**Raw data:**
------------------------------------

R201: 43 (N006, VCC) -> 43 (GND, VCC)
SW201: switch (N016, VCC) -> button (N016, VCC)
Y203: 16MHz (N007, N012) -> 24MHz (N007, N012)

------------------------------------

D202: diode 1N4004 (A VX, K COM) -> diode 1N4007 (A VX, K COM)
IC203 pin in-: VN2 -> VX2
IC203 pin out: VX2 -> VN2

------------------------------------

**Action item:** Above is a listing; print exactly its lines from the one with "R201: 43 (N006, VCC) -> 43 (GND, VCC)" through the one with "Y203: 16MHz (N007, N012)", and no other lines.

**Result of the task:**
R201: 43 (N006, VCC) -> 43 (GND, VCC)
SW201: switch (N016, VCC) -> button (N016, VCC)
Y203: 16MHz (N007, N012) -> 24MHz (N007, N012)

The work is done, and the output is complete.